Scene difference descriptions:
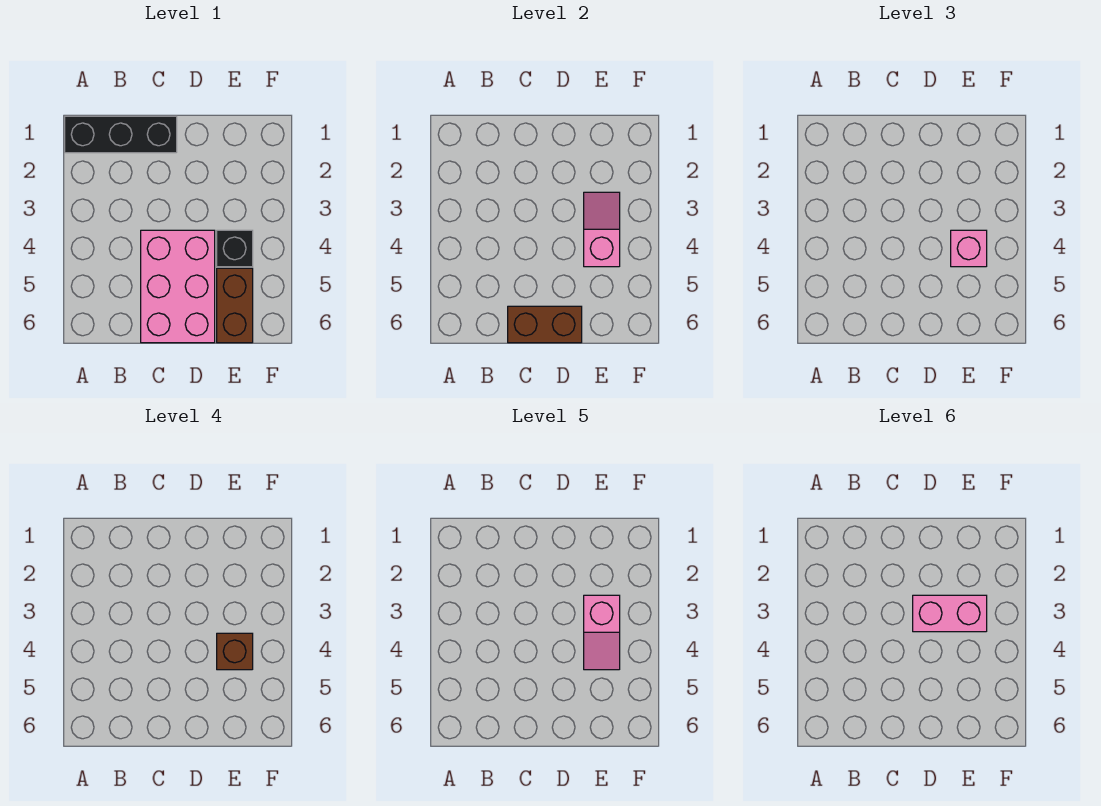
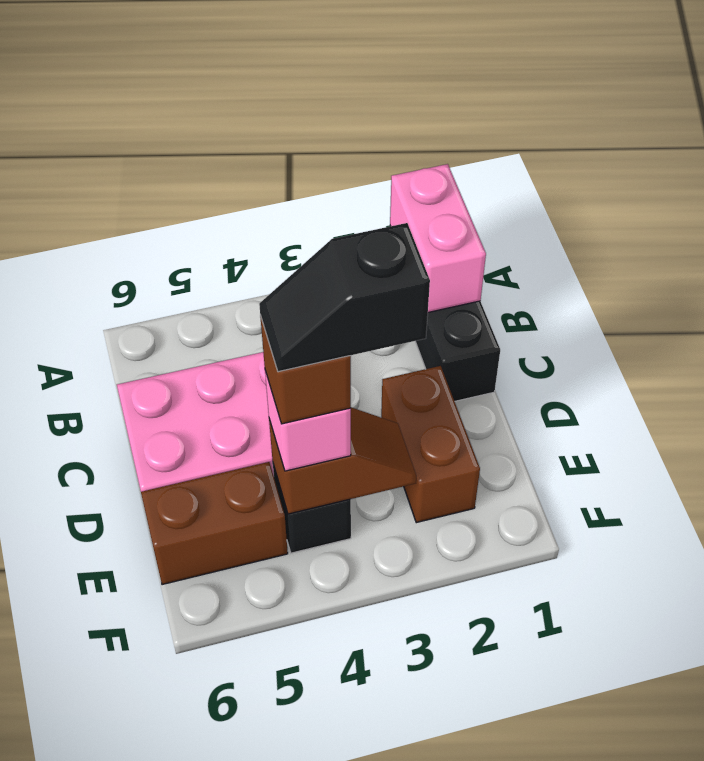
brown 1x2 brick [508,306,582,343] -> brown 1x2 brick moved to [381,366,480,523]
pink 1x2 brick [913,595,987,632] -> pink 1x2 brick moved to [390,164,486,312]
pink 1x2 slope [584,192,620,267] -> brown 1x2 slope [269,407,416,514]
pink 1x2 slope [584,595,620,670] -> black 1x2 slope [259,223,430,372]

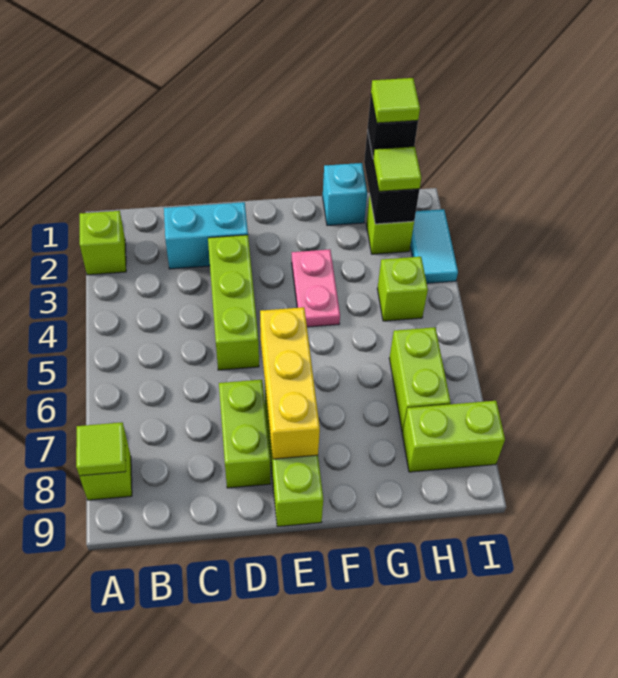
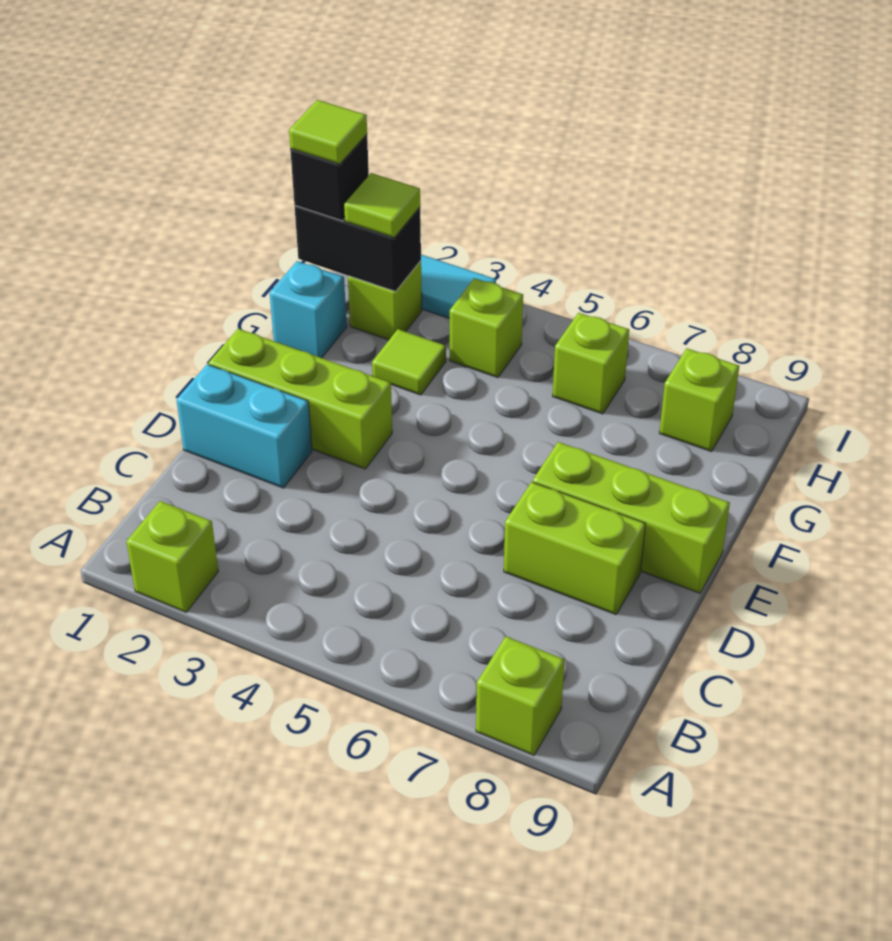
lime 1x1 tile [76,422,126,476] -> lime 1x1 tile moved to [372,329,446,395]
cyan 1x2 brick [164,202,248,269] -> cyan 1x2 brick turned to [177,364,312,488]
lime 1x3 brick [208,235,259,370] -> lime 1x3 brick moved to [209,329,392,469]
yellow 1x3 brick [260,307,320,459] -> none
pink 1x2 plate [292,249,340,327] -> none
lime 1x2 brick [389,327,451,432] -> lime 1x1 brick [553,313,629,414]
lime 1x2 brick [402,401,505,472] -> lime 1x1 brick [659,348,739,452]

What you have to do: Return the records exactly. Don't carry the pictures over.

Exercise solution:
brown 1x2 brick [508,306,582,343] -> brown 1x2 brick moved to [381,366,480,523]
pink 1x2 brick [913,595,987,632] -> pink 1x2 brick moved to [390,164,486,312]
pink 1x2 slope [584,192,620,267] -> brown 1x2 slope [269,407,416,514]
pink 1x2 slope [584,595,620,670] -> black 1x2 slope [259,223,430,372]

lime 1x1 tile [76,422,126,476] -> lime 1x1 tile moved to [372,329,446,395]
cyan 1x2 brick [164,202,248,269] -> cyan 1x2 brick turned to [177,364,312,488]
lime 1x3 brick [208,235,259,370] -> lime 1x3 brick moved to [209,329,392,469]
yellow 1x3 brick [260,307,320,459] -> none
pink 1x2 plate [292,249,340,327] -> none
lime 1x2 brick [389,327,451,432] -> lime 1x1 brick [553,313,629,414]
lime 1x2 brick [402,401,505,472] -> lime 1x1 brick [659,348,739,452]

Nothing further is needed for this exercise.